Take the line containing "IMU pin SDA: D2 -> D7" and every line below it through the end of the entries, and output them verbatim, pictures excluded.

+-------+

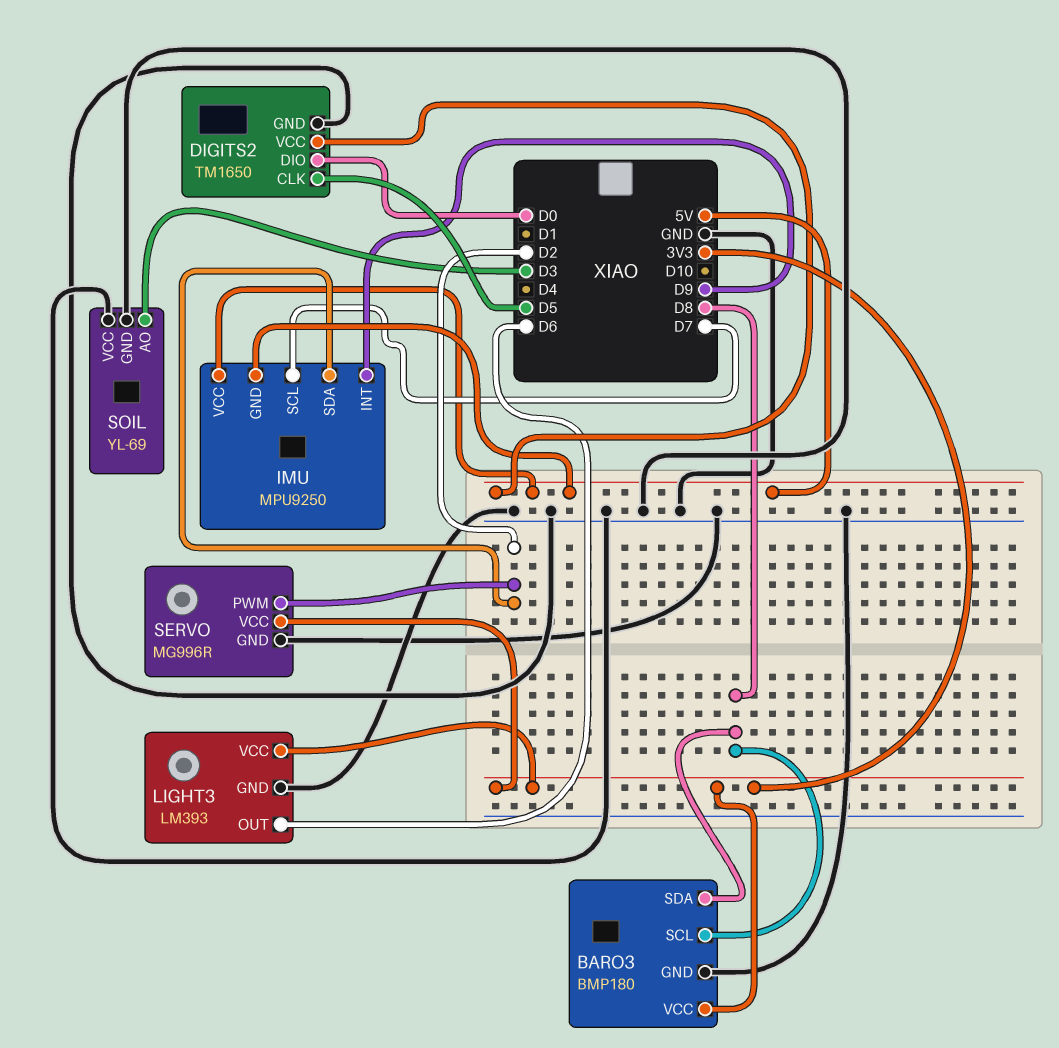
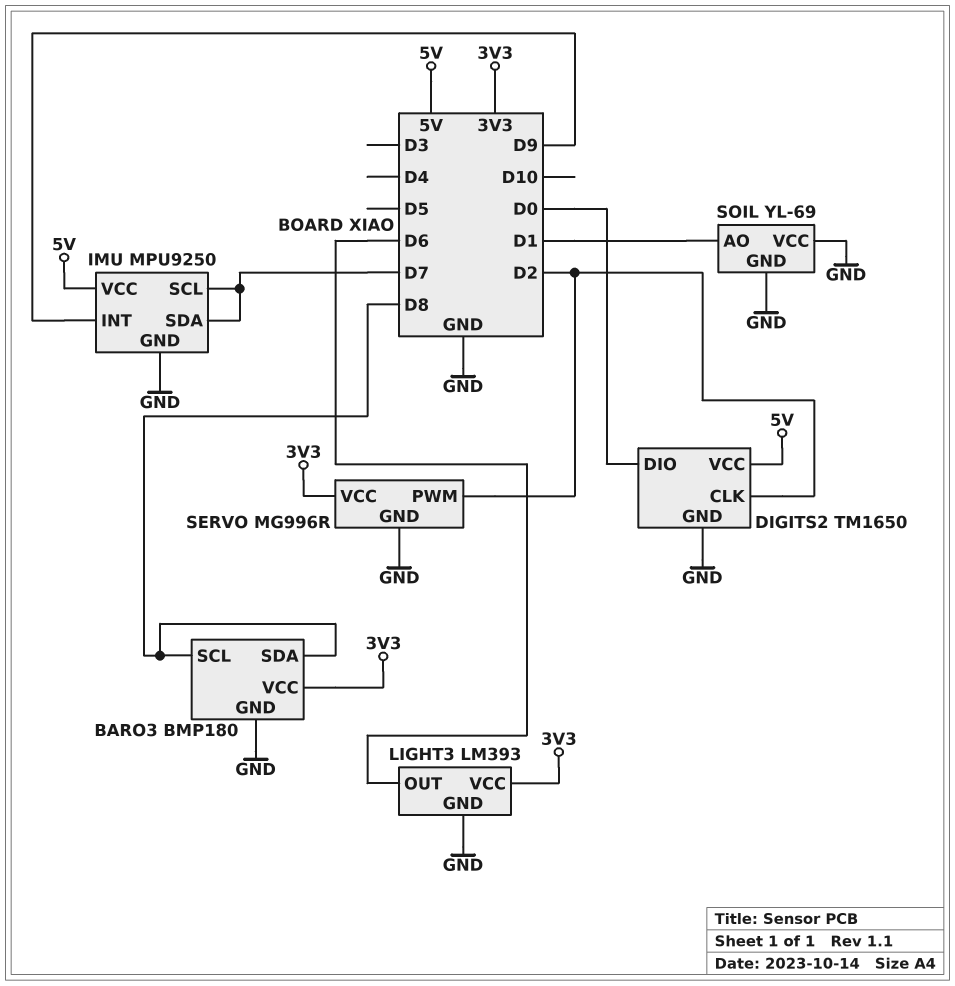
DIGITS2 pin CLK: D5 -> D2
IMU pin GND: 5V -> GND
IMU pin SDA: D2 -> D7
SOIL pin AO: D3 -> D1

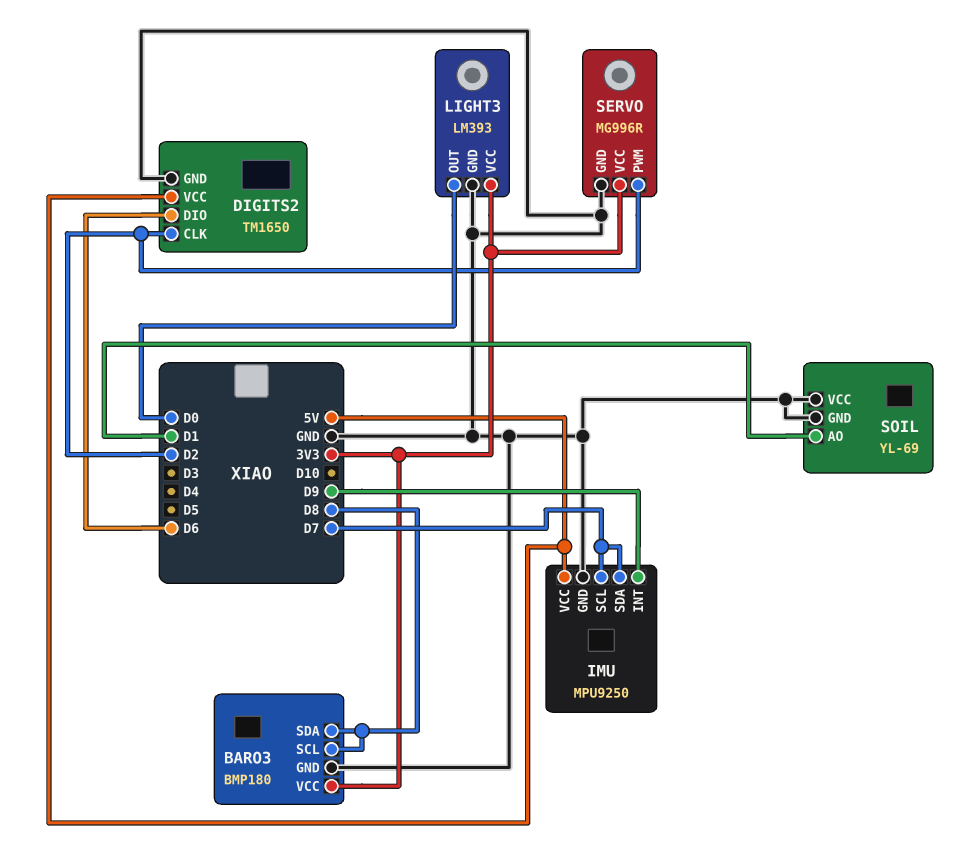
DIGITS2 pin DIO: D0 -> D6
LIGHT3 pin OUT: D6 -> D0

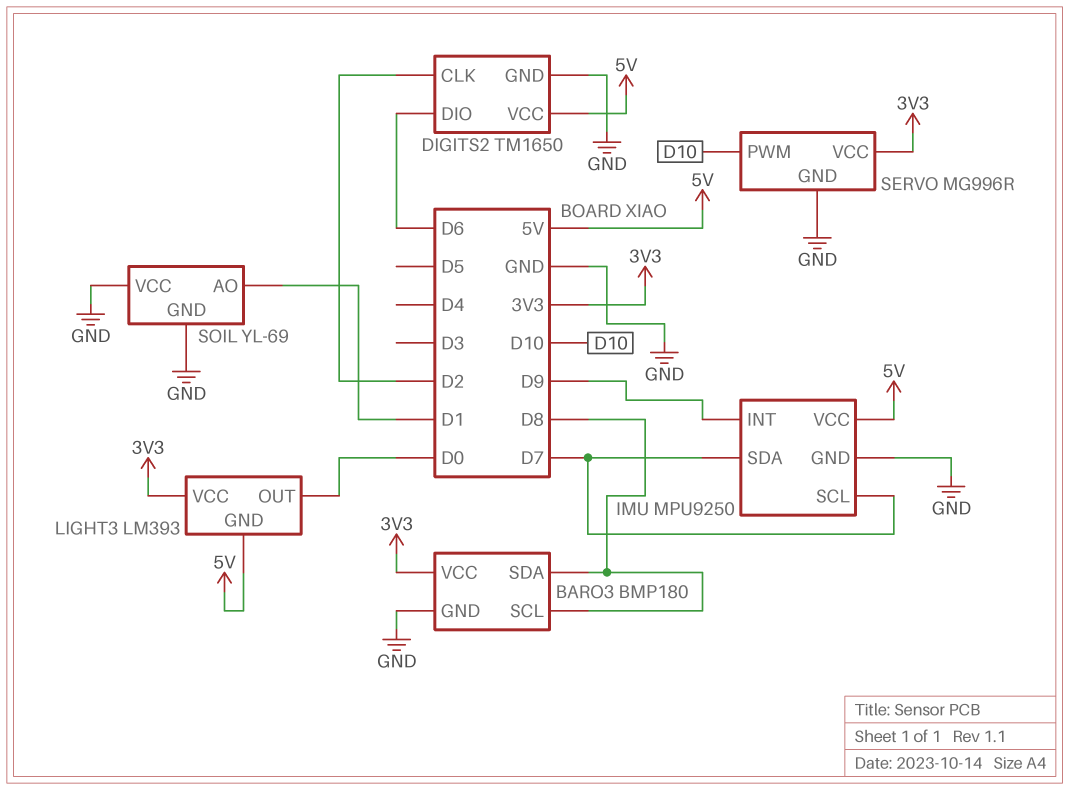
LIGHT3 pin GND: GND -> 5V
SERVO pin PWM: D2 -> D10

+-------+

Reply to the exercise:
IMU pin SDA: D2 -> D7
SOIL pin AO: D3 -> D1

DIGITS2 pin DIO: D0 -> D6
LIGHT3 pin OUT: D6 -> D0

LIGHT3 pin GND: GND -> 5V
SERVO pin PWM: D2 -> D10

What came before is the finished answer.